▸ Saved entries

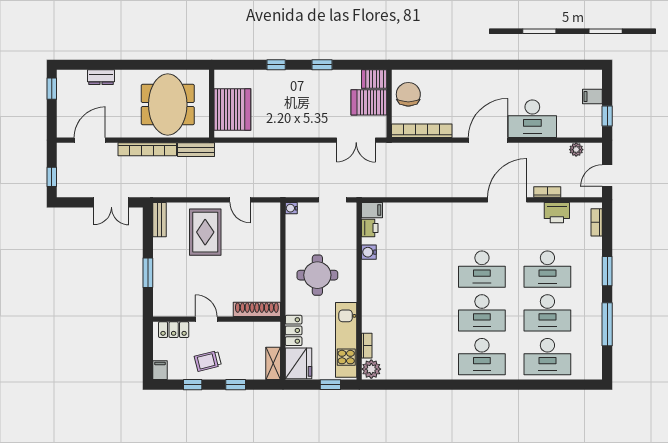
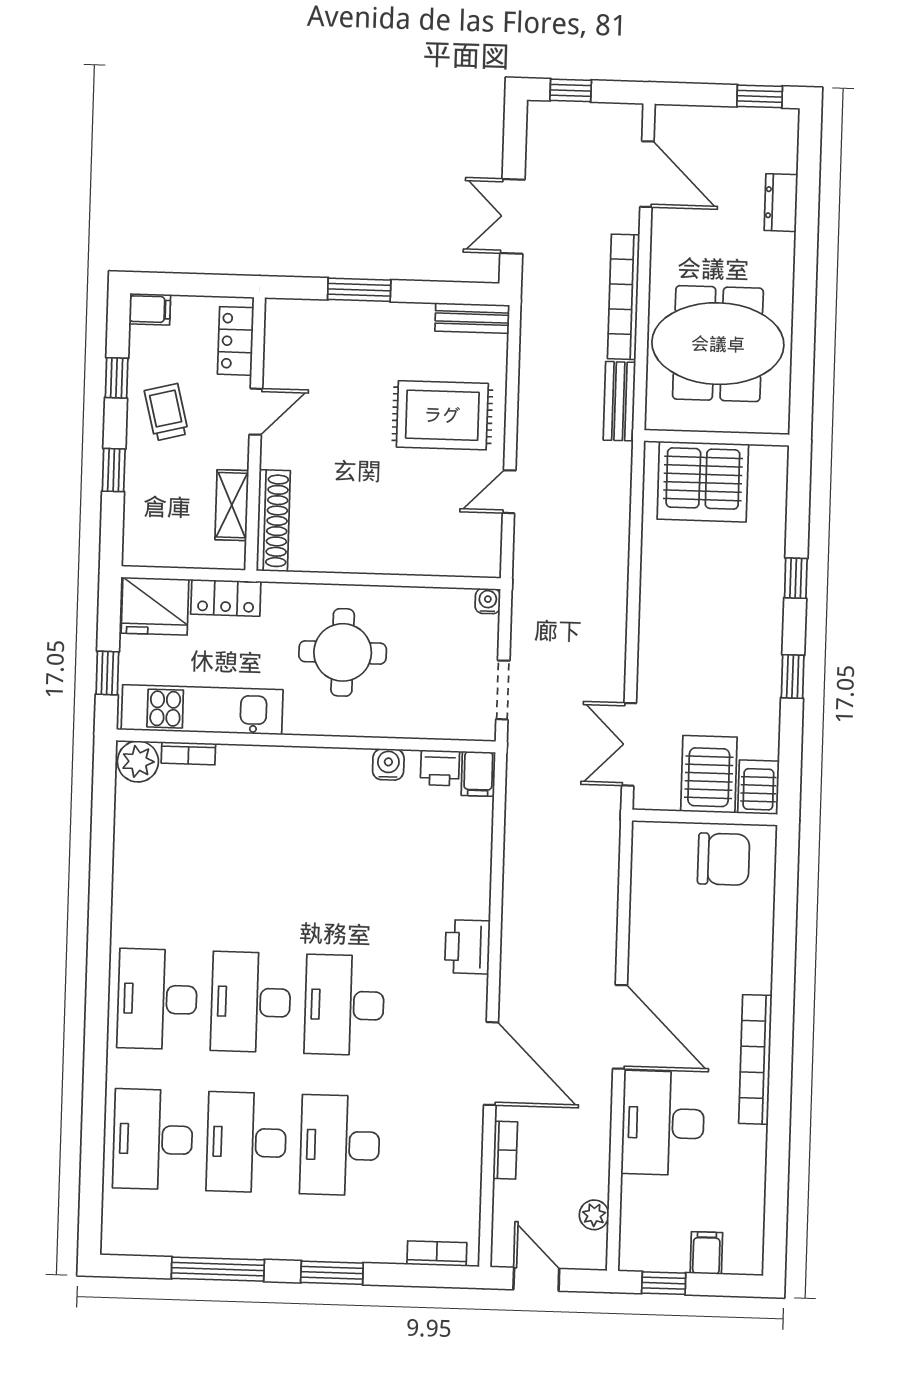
bookcase: (422, 131) -> (755, 1059), moved, turned 180
printer: (557, 213) -> (467, 947), moved
shelving: (273, 363) -> (232, 505), moved, turned 90

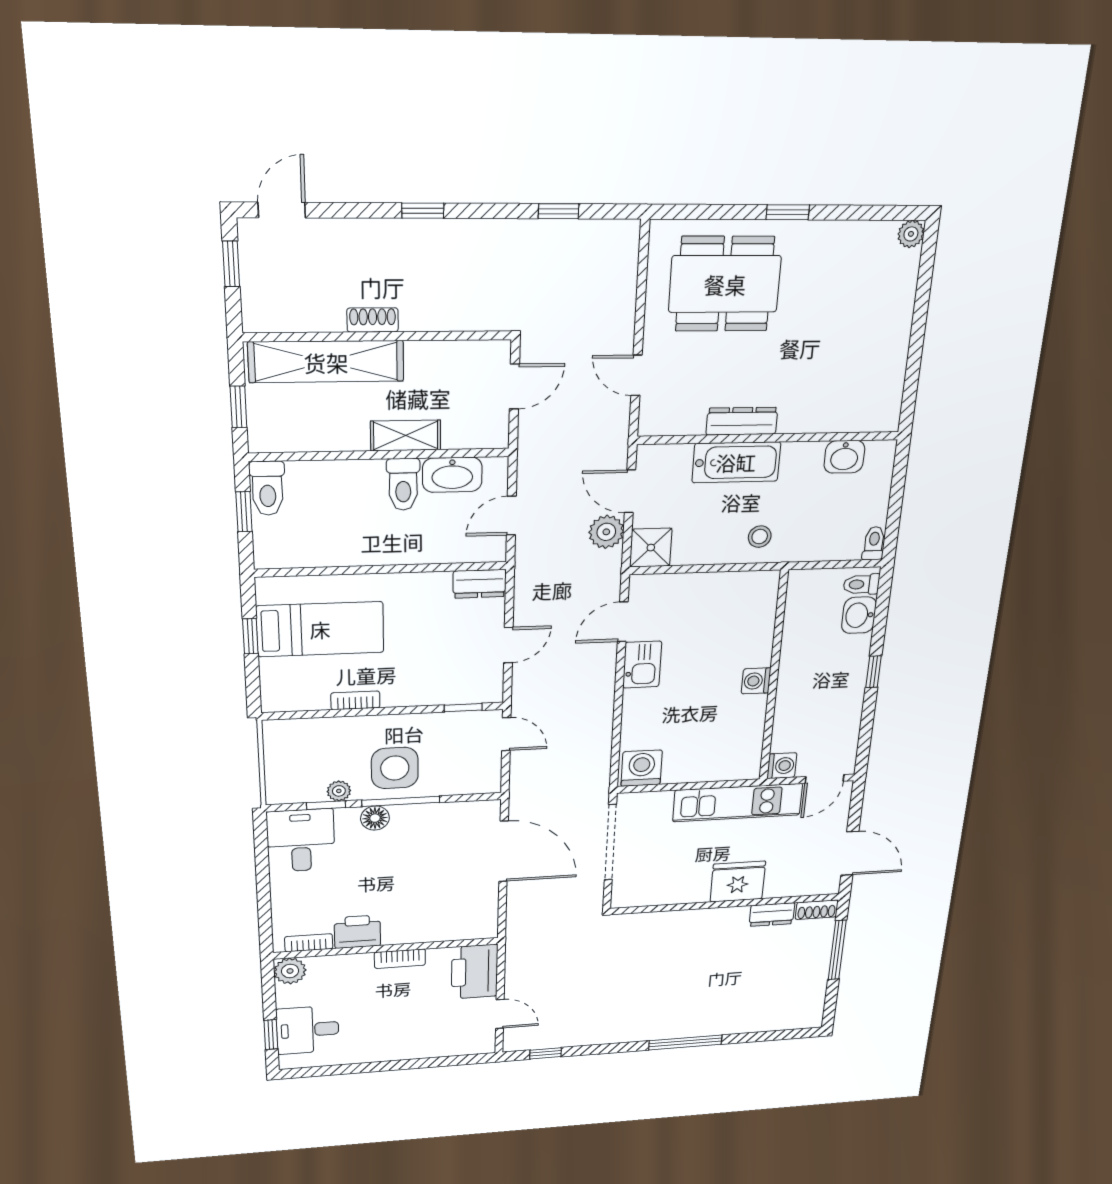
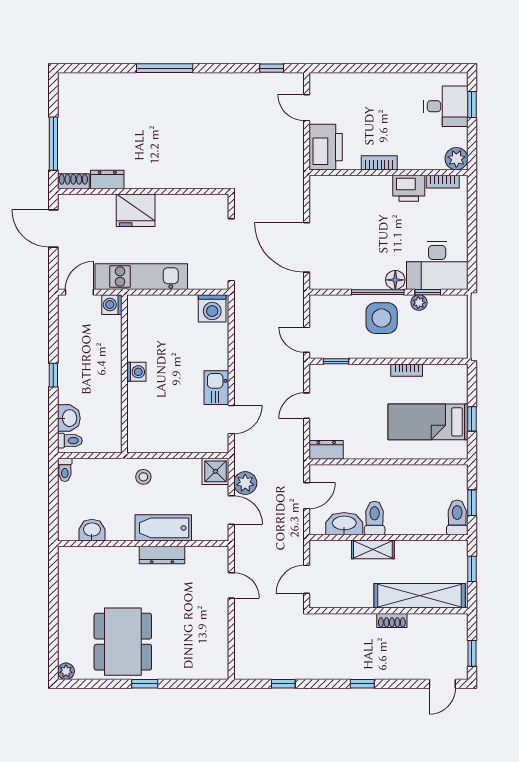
dining table: (725, 284) -> (123, 642), moved, turned 90
desk: (301, 841) -> (437, 265), width x1.37

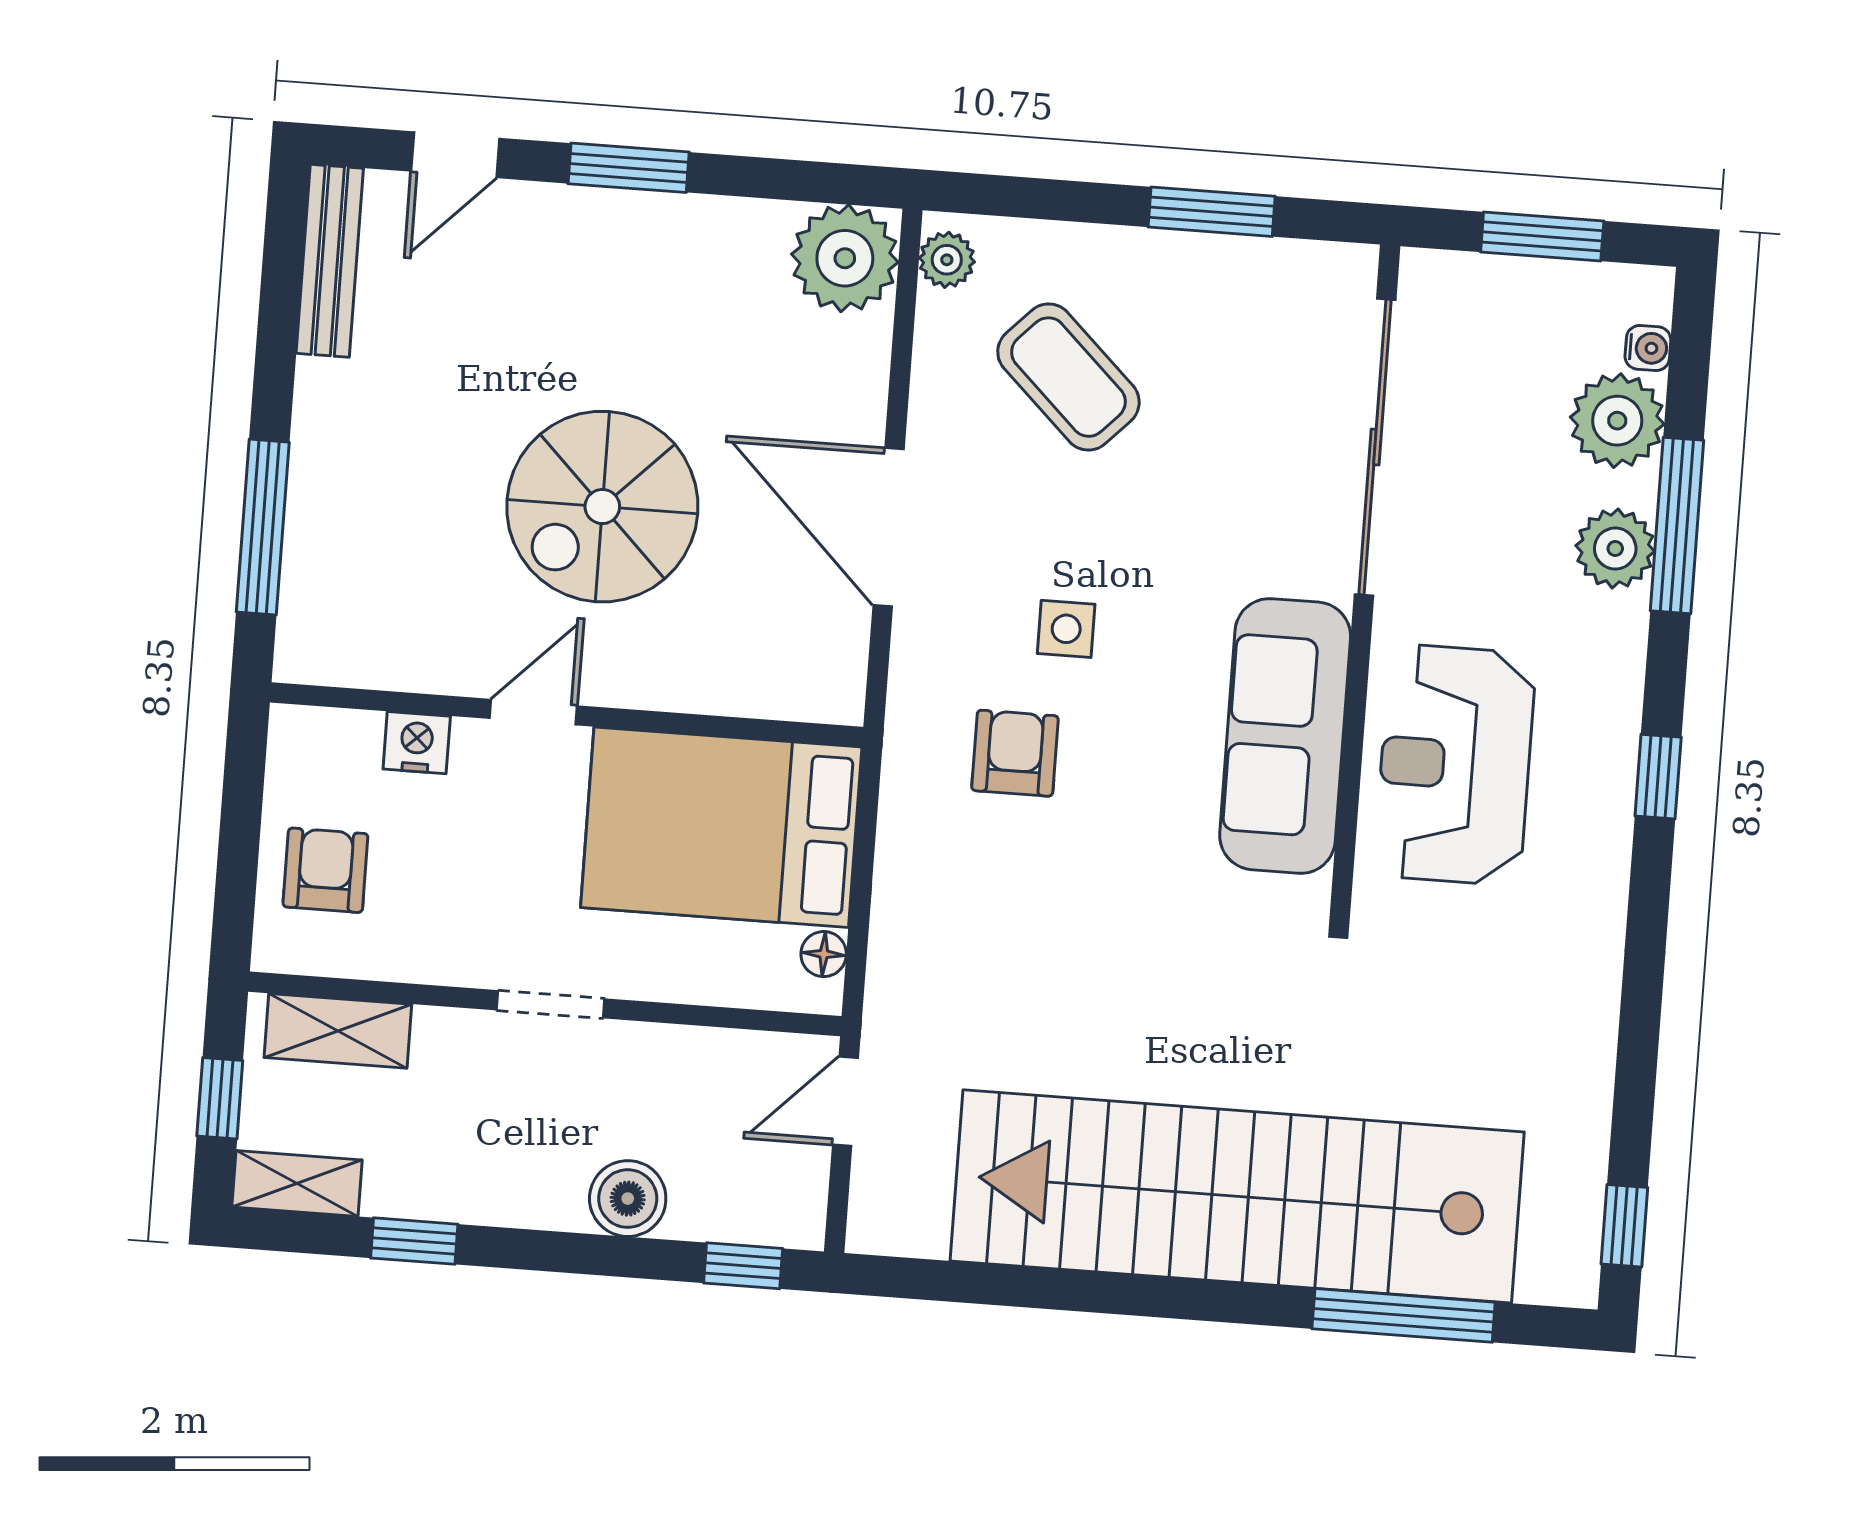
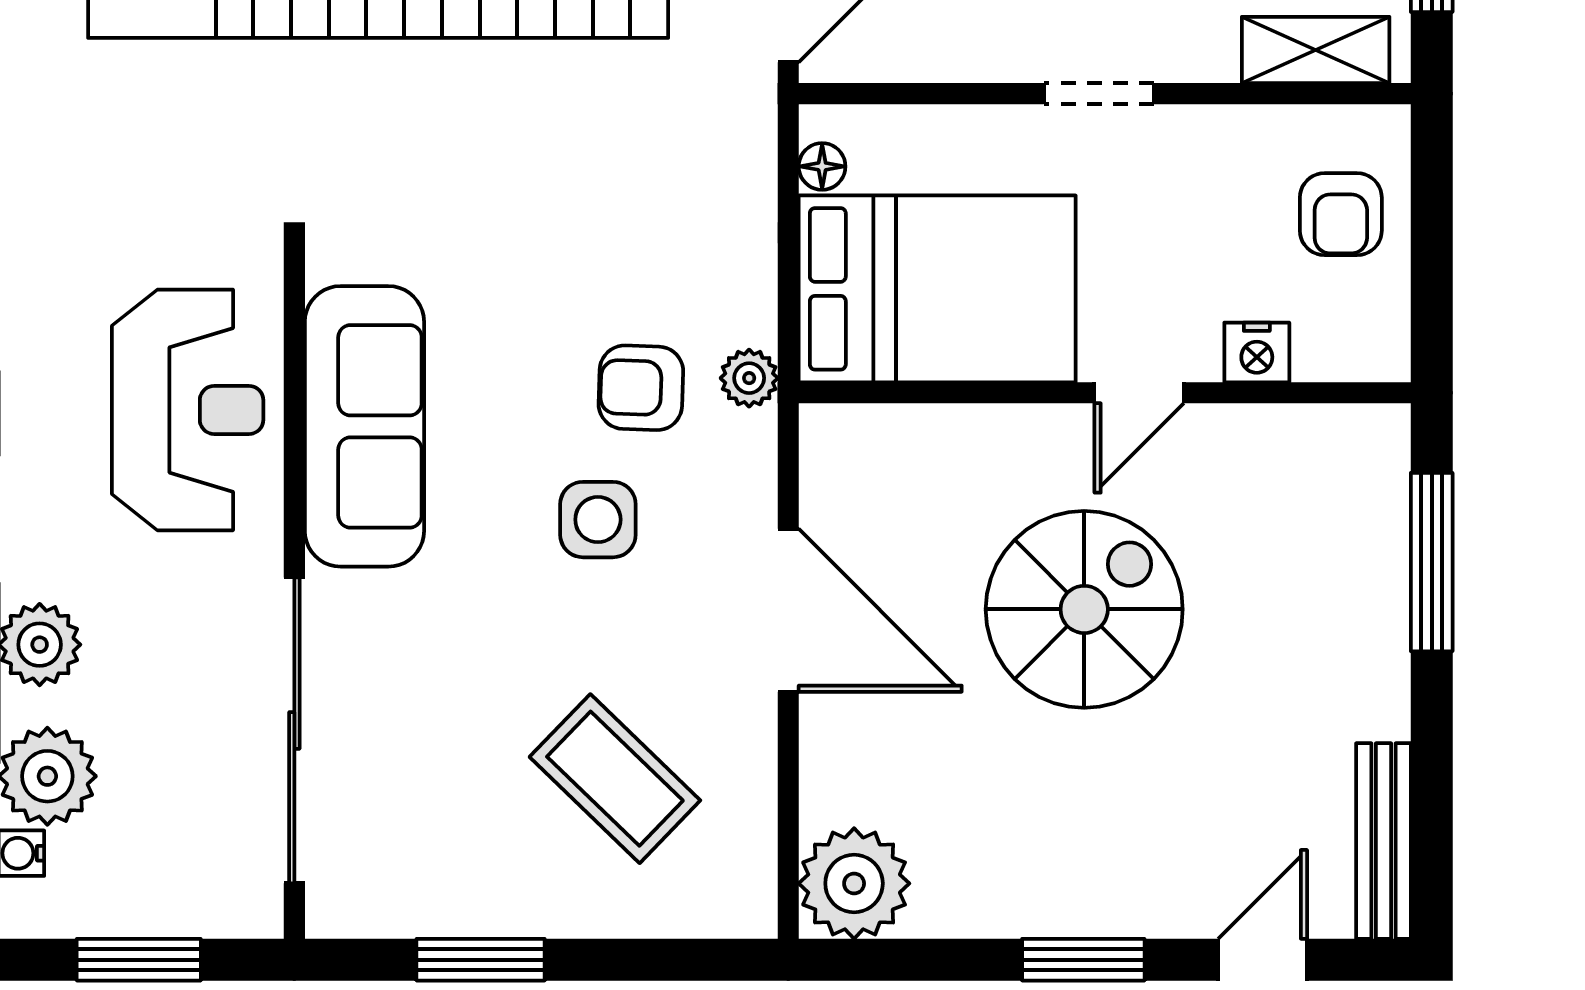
plant: (947, 260) -> (749, 378), moved
side table: (1066, 629) -> (598, 520), width x1.37, depth x1.37
armchair: (1015, 753) -> (641, 388), turned 92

▸ What the task asks
All of the entries above are to be restated word for word, minus the images.

▸ Solution below
bookcase: (422, 131) -> (755, 1059), moved, turned 180
printer: (557, 213) -> (467, 947), moved
shelving: (273, 363) -> (232, 505), moved, turned 90

dining table: (725, 284) -> (123, 642), moved, turned 90
desk: (301, 841) -> (437, 265), width x1.37

plant: (947, 260) -> (749, 378), moved
side table: (1066, 629) -> (598, 520), width x1.37, depth x1.37
armchair: (1015, 753) -> (641, 388), turned 92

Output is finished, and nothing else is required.